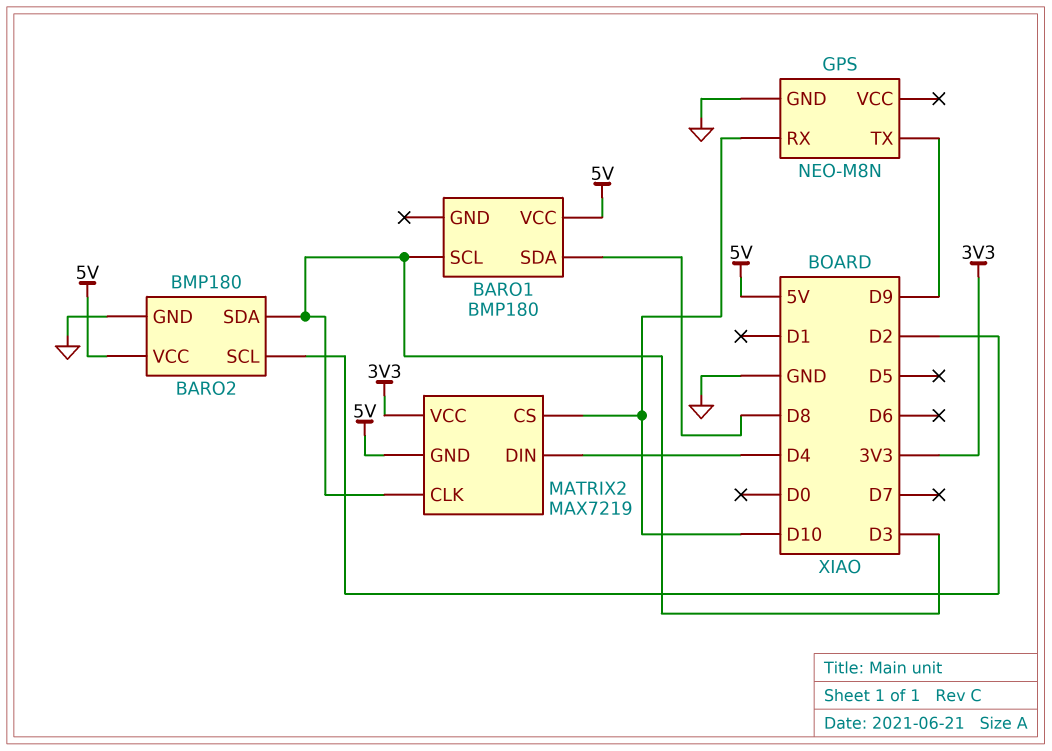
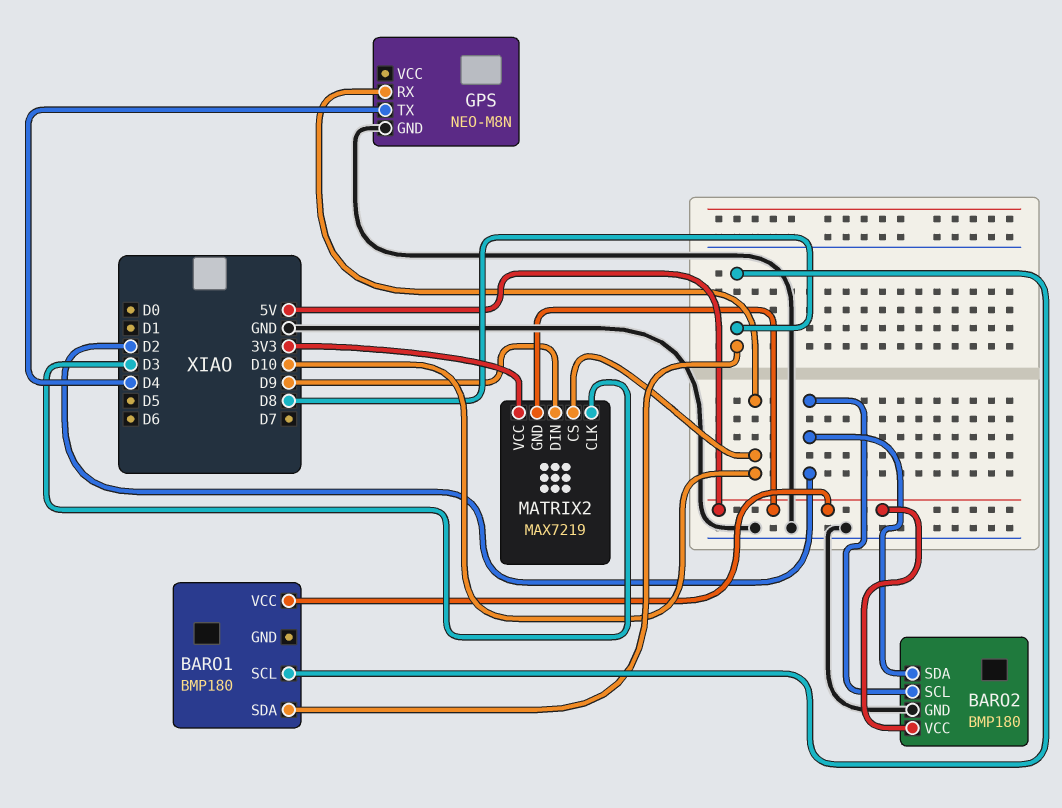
BARO1 pin SCL: D3 -> D8
BARO2 pin SDA: D3 -> D2
GPS pin TX: D9 -> D4
MATRIX2 pin DIN: D4 -> D9

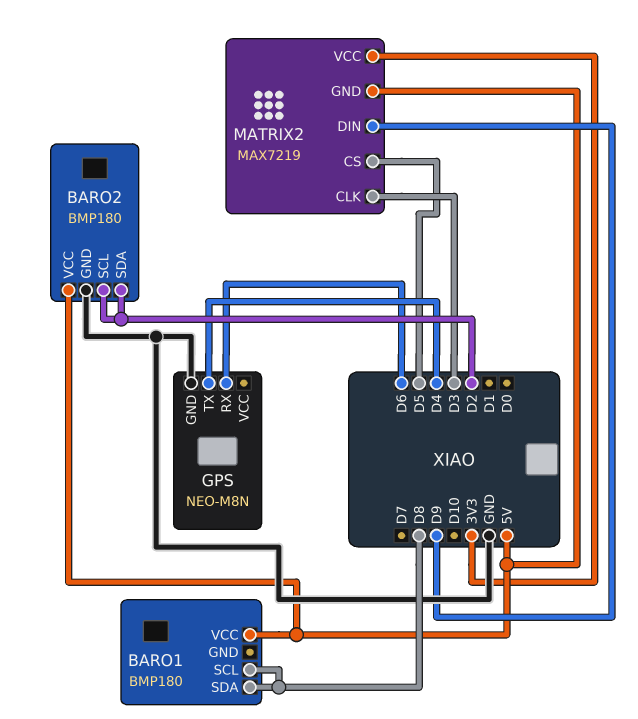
GPS pin RX: D10 -> D6
MATRIX2 pin CS: D10 -> D5

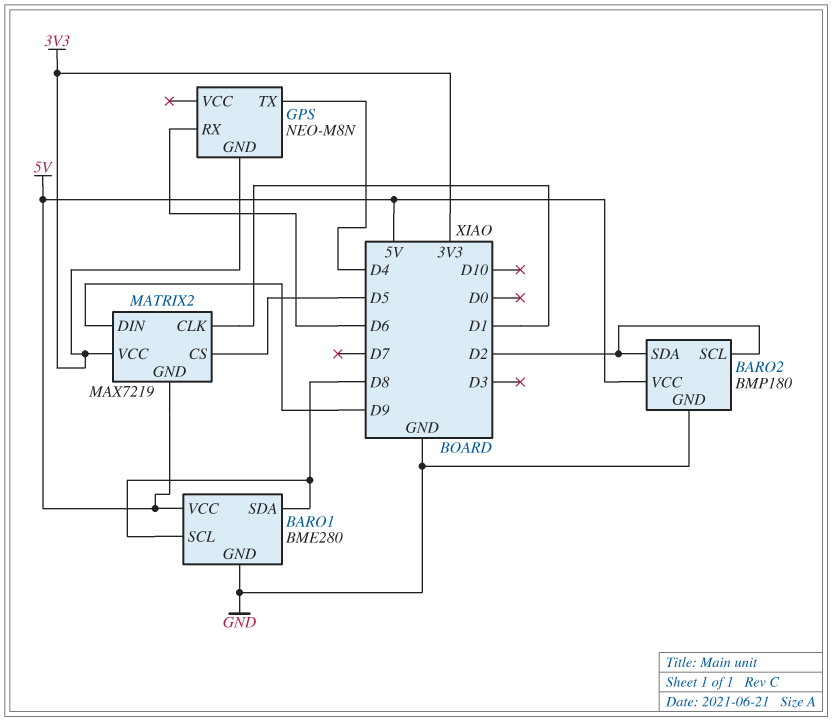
BARO1: BMP180 -> BME280
BARO1 pin GND: none -> GND
GPS pin GND: GND -> 3V3
MATRIX2 pin CLK: D3 -> D1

◇ ◇ ◇ ◇

_Your objective_
Please output all the records above exactly, leaving out every picture.

_Answer for this exercise_
BARO1 pin SCL: D3 -> D8
BARO2 pin SDA: D3 -> D2
GPS pin TX: D9 -> D4
MATRIX2 pin DIN: D4 -> D9

GPS pin RX: D10 -> D6
MATRIX2 pin CS: D10 -> D5

BARO1: BMP180 -> BME280
BARO1 pin GND: none -> GND
GPS pin GND: GND -> 3V3
MATRIX2 pin CLK: D3 -> D1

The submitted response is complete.